• **Required work**: Provide the data again exactly, including every line that follows.

Records to use below:

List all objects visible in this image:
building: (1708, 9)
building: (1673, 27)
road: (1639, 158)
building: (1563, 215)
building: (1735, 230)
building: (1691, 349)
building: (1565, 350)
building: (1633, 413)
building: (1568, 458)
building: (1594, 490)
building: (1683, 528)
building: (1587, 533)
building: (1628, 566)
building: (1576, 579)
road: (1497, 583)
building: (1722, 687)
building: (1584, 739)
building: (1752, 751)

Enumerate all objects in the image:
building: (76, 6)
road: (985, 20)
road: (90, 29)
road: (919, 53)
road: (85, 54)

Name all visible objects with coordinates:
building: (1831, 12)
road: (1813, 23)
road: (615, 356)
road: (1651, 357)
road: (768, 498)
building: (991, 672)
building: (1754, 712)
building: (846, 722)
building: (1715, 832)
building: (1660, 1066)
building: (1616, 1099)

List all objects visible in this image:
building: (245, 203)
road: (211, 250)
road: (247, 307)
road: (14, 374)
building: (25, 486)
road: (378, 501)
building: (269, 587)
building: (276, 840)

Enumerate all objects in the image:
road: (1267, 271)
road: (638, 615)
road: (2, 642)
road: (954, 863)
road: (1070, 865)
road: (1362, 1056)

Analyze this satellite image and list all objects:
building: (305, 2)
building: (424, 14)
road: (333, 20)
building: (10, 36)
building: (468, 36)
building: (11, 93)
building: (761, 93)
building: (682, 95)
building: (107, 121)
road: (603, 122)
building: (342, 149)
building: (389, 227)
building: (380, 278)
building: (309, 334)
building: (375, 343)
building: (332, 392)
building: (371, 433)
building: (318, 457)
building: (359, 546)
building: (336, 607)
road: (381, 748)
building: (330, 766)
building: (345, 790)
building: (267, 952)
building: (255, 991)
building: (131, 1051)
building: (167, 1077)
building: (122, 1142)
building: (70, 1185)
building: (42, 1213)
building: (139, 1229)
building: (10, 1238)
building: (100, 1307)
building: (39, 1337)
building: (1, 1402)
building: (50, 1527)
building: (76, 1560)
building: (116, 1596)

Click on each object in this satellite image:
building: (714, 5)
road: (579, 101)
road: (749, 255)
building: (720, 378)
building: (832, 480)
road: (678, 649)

End of Records to use.

• **Answer box**:
List all objects visible in this image:
building: (1708, 9)
building: (1673, 27)
road: (1639, 158)
building: (1563, 215)
building: (1735, 230)
building: (1691, 349)
building: (1565, 350)
building: (1633, 413)
building: (1568, 458)
building: (1594, 490)
building: (1683, 528)
building: (1587, 533)
building: (1628, 566)
building: (1576, 579)
road: (1497, 583)
building: (1722, 687)
building: (1584, 739)
building: (1752, 751)

Enumerate all objects in the image:
building: (76, 6)
road: (985, 20)
road: (90, 29)
road: (919, 53)
road: (85, 54)

Name all visible objects with coordinates:
building: (1831, 12)
road: (1813, 23)
road: (615, 356)
road: (1651, 357)
road: (768, 498)
building: (991, 672)
building: (1754, 712)
building: (846, 722)
building: (1715, 832)
building: (1660, 1066)
building: (1616, 1099)

List all objects visible in this image:
building: (245, 203)
road: (211, 250)
road: (247, 307)
road: (14, 374)
building: (25, 486)
road: (378, 501)
building: (269, 587)
building: (276, 840)

Enumerate all objects in the image:
road: (1267, 271)
road: (638, 615)
road: (2, 642)
road: (954, 863)
road: (1070, 865)
road: (1362, 1056)

Analyze this satellite image and list all objects:
building: (305, 2)
building: (424, 14)
road: (333, 20)
building: (10, 36)
building: (468, 36)
building: (11, 93)
building: (761, 93)
building: (682, 95)
building: (107, 121)
road: (603, 122)
building: (342, 149)
building: (389, 227)
building: (380, 278)
building: (309, 334)
building: (375, 343)
building: (332, 392)
building: (371, 433)
building: (318, 457)
building: (359, 546)
building: (336, 607)
road: (381, 748)
building: (330, 766)
building: (345, 790)
building: (267, 952)
building: (255, 991)
building: (131, 1051)
building: (167, 1077)
building: (122, 1142)
building: (70, 1185)
building: (42, 1213)
building: (139, 1229)
building: (10, 1238)
building: (100, 1307)
building: (39, 1337)
building: (1, 1402)
building: (50, 1527)
building: (76, 1560)
building: (116, 1596)

Click on each object in this satellite image:
building: (714, 5)
road: (579, 101)
road: (749, 255)
building: (720, 378)
building: (832, 480)
road: (678, 649)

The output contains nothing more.